**Assignment:**
Lines before the one containing "none -> green 1x1 brick [484,168,551,262]" are left out; that line and all after it, through the end of the records, must be transcribed exactly.

**Information supplied:**
►

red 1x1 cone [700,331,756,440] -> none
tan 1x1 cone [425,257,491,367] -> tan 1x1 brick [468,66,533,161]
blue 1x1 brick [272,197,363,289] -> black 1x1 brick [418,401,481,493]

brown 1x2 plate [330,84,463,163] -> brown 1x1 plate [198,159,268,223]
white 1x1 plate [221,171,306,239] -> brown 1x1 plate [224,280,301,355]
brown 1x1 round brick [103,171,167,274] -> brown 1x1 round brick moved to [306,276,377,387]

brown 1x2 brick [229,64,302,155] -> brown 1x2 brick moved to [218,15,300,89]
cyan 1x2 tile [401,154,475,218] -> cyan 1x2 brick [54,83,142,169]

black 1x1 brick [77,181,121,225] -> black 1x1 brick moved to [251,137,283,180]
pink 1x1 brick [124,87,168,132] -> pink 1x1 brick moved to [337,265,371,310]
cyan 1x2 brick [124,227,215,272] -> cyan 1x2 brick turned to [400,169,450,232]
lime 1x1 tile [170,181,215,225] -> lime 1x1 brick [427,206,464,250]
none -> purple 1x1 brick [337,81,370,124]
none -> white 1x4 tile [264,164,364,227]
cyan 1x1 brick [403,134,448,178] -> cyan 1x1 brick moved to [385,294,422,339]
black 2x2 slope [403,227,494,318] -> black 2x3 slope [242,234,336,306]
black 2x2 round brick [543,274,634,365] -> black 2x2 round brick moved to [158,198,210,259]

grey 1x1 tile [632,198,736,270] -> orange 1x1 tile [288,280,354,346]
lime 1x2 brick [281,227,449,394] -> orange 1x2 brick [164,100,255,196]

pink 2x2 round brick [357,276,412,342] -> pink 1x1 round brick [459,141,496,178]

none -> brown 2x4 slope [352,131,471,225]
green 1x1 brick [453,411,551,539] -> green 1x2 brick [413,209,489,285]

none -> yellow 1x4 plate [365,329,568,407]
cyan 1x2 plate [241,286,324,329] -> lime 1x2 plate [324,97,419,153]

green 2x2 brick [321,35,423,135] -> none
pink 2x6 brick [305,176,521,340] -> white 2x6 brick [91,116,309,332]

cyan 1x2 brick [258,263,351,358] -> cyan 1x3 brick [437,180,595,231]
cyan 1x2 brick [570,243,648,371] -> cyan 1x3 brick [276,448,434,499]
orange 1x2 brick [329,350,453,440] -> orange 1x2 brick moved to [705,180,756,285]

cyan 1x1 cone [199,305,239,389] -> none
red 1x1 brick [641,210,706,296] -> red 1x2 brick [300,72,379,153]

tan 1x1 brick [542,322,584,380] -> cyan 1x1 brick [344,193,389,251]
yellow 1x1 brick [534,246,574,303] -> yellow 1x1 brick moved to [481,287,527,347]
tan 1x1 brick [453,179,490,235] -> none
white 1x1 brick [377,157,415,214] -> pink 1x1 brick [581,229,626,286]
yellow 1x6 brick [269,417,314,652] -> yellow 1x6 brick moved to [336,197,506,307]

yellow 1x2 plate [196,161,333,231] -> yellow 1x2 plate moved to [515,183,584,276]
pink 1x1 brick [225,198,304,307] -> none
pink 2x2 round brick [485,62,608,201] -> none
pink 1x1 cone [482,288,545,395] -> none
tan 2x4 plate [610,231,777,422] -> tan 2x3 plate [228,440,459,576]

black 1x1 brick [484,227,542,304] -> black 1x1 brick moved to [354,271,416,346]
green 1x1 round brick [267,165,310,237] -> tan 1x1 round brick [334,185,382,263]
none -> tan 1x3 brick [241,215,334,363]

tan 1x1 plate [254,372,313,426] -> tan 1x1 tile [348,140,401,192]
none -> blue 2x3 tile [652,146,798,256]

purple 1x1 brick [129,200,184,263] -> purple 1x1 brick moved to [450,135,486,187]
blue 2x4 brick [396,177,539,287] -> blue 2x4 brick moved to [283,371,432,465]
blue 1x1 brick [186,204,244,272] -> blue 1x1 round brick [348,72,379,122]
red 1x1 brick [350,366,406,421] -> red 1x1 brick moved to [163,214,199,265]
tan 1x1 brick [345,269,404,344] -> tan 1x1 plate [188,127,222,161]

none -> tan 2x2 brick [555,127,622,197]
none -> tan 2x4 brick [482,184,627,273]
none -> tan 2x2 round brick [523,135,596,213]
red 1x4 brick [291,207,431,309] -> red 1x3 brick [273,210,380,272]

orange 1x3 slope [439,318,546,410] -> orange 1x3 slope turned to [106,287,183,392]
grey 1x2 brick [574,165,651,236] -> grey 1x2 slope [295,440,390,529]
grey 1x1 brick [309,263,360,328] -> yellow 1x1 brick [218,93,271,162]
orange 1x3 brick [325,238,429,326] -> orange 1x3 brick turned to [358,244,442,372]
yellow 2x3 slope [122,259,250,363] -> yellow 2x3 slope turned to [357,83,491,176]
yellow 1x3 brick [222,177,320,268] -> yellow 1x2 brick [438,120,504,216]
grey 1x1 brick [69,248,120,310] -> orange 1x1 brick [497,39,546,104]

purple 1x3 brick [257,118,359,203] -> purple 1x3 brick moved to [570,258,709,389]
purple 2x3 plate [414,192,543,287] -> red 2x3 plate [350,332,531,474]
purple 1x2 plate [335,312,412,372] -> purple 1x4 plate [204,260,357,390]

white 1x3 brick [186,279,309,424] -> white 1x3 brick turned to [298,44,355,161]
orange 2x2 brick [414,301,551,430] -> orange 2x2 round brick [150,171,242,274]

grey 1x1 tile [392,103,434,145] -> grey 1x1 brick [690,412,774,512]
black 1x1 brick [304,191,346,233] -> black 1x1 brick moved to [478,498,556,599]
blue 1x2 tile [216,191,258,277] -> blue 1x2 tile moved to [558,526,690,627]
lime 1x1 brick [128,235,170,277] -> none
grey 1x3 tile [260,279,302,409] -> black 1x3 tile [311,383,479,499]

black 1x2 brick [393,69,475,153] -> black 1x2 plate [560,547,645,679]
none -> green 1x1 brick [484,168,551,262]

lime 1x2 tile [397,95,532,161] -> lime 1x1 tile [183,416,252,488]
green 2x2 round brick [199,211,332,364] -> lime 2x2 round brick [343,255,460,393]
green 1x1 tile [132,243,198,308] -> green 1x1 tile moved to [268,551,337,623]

◄

**Exercise response:**
none -> green 1x1 brick [484,168,551,262]

lime 1x2 tile [397,95,532,161] -> lime 1x1 tile [183,416,252,488]
green 2x2 round brick [199,211,332,364] -> lime 2x2 round brick [343,255,460,393]
green 1x1 tile [132,243,198,308] -> green 1x1 tile moved to [268,551,337,623]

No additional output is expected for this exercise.